**EXERCISE BRIEF:** In the entries that follow, the first line to write out is the one containing "green brick A5:B6 level 2 -> none", and the last is the one containing "none -> yellow brick C6 level 4". Reproduce that stretch exactly, with nothing before or after it.

* * * * *

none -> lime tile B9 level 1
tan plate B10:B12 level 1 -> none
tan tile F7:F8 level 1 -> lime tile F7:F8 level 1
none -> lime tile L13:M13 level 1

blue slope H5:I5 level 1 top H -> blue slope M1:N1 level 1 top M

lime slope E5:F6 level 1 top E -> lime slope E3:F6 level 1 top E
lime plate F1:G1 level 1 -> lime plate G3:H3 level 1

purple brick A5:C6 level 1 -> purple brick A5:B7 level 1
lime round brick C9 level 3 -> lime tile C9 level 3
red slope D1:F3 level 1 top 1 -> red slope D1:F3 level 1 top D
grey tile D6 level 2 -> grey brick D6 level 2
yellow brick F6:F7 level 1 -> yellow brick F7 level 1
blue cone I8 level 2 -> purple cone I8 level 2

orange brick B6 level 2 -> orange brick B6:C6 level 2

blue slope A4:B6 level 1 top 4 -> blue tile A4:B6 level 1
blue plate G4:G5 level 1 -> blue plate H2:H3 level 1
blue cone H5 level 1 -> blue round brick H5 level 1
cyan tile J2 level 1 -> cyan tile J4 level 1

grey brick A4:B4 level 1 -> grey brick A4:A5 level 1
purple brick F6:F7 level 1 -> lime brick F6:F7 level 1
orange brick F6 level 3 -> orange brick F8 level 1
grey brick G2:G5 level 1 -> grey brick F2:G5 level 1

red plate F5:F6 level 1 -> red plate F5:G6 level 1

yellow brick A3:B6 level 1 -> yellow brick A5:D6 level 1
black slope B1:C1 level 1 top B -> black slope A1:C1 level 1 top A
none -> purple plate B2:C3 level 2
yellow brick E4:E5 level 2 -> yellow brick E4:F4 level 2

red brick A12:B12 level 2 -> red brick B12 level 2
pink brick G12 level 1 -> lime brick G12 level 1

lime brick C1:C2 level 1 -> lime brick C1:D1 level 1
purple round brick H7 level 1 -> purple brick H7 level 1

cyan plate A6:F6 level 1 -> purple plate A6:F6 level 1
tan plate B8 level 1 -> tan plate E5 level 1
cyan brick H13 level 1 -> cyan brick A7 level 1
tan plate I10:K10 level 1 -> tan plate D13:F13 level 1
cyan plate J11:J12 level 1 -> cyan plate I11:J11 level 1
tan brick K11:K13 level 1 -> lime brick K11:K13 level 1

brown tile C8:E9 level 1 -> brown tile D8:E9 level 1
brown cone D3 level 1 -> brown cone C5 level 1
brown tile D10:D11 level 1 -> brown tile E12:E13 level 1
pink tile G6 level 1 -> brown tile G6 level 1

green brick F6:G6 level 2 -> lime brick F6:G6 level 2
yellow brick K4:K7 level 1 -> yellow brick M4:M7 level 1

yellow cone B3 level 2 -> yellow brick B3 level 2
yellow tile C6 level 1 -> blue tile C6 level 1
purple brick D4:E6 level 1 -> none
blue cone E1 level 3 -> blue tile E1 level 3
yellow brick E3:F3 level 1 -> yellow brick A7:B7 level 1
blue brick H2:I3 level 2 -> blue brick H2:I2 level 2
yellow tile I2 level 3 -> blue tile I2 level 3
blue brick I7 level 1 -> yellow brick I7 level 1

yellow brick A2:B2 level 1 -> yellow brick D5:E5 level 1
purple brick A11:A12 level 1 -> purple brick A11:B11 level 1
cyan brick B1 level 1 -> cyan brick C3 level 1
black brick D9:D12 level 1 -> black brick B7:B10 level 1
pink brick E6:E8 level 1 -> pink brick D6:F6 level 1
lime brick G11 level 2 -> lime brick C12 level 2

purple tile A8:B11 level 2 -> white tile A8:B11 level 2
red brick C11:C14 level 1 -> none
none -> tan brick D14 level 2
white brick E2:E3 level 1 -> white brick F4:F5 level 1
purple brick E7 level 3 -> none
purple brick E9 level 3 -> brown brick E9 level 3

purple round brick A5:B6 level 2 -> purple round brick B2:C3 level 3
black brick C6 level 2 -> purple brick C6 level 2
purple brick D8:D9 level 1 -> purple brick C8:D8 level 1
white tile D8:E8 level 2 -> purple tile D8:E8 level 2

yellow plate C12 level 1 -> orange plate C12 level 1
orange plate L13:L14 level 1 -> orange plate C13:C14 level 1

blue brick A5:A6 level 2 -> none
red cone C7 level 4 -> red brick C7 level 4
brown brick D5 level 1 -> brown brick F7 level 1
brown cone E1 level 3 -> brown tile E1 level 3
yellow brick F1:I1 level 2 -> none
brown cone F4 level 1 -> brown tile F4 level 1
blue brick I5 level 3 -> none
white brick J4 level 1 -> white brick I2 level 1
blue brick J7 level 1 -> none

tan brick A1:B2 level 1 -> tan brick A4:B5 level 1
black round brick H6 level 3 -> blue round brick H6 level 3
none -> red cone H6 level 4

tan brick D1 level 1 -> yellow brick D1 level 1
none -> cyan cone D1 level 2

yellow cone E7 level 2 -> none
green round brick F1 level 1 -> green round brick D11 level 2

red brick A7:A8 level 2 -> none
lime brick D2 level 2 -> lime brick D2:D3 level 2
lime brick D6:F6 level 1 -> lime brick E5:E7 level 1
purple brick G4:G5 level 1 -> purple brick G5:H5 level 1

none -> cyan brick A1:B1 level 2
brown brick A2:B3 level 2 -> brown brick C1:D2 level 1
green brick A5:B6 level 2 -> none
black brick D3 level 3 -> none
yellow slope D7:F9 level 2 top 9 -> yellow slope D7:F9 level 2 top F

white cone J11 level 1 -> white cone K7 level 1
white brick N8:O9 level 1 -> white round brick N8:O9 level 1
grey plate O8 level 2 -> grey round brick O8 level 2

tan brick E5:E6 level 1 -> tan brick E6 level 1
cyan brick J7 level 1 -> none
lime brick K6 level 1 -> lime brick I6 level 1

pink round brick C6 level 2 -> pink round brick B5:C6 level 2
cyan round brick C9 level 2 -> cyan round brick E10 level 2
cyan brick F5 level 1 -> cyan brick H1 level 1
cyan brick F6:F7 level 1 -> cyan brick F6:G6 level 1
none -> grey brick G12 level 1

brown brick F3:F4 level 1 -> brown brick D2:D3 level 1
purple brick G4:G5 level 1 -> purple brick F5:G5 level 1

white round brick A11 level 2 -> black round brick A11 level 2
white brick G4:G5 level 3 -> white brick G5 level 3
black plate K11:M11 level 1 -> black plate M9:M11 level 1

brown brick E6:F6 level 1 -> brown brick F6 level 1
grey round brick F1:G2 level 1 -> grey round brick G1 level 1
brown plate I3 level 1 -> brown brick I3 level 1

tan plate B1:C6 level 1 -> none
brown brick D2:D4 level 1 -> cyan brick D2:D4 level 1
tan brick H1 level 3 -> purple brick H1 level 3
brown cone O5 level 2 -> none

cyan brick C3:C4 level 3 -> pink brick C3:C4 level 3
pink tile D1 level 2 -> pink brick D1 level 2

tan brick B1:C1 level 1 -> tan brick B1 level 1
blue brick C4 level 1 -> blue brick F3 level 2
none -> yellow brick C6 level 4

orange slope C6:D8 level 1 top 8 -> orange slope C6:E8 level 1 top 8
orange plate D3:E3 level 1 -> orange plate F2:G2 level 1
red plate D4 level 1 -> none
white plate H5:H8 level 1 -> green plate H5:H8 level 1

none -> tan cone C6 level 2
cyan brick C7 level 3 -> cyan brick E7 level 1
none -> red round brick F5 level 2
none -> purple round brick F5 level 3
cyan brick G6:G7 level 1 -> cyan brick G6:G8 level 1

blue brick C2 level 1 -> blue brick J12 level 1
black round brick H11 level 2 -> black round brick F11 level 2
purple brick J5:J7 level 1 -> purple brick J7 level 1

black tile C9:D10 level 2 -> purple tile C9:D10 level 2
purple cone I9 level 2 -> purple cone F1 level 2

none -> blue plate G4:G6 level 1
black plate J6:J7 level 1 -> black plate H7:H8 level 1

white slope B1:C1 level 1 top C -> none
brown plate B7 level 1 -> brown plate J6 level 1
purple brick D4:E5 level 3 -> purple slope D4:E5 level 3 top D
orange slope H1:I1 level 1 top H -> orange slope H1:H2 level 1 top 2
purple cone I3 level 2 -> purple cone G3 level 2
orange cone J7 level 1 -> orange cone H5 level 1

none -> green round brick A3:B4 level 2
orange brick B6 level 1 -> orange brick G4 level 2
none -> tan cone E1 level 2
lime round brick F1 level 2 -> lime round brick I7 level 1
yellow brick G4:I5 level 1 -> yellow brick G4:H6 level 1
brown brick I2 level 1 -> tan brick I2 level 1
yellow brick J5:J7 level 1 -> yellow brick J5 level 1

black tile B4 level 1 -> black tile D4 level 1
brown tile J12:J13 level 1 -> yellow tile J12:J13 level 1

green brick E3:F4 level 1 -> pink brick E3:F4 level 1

* * * * *

**FINAL ANSWER:**
green brick A5:B6 level 2 -> none
black brick D3 level 3 -> none
yellow slope D7:F9 level 2 top 9 -> yellow slope D7:F9 level 2 top F

white cone J11 level 1 -> white cone K7 level 1
white brick N8:O9 level 1 -> white round brick N8:O9 level 1
grey plate O8 level 2 -> grey round brick O8 level 2

tan brick E5:E6 level 1 -> tan brick E6 level 1
cyan brick J7 level 1 -> none
lime brick K6 level 1 -> lime brick I6 level 1

pink round brick C6 level 2 -> pink round brick B5:C6 level 2
cyan round brick C9 level 2 -> cyan round brick E10 level 2
cyan brick F5 level 1 -> cyan brick H1 level 1
cyan brick F6:F7 level 1 -> cyan brick F6:G6 level 1
none -> grey brick G12 level 1

brown brick F3:F4 level 1 -> brown brick D2:D3 level 1
purple brick G4:G5 level 1 -> purple brick F5:G5 level 1

white round brick A11 level 2 -> black round brick A11 level 2
white brick G4:G5 level 3 -> white brick G5 level 3
black plate K11:M11 level 1 -> black plate M9:M11 level 1

brown brick E6:F6 level 1 -> brown brick F6 level 1
grey round brick F1:G2 level 1 -> grey round brick G1 level 1
brown plate I3 level 1 -> brown brick I3 level 1

tan plate B1:C6 level 1 -> none
brown brick D2:D4 level 1 -> cyan brick D2:D4 level 1
tan brick H1 level 3 -> purple brick H1 level 3
brown cone O5 level 2 -> none

cyan brick C3:C4 level 3 -> pink brick C3:C4 level 3
pink tile D1 level 2 -> pink brick D1 level 2

tan brick B1:C1 level 1 -> tan brick B1 level 1
blue brick C4 level 1 -> blue brick F3 level 2
none -> yellow brick C6 level 4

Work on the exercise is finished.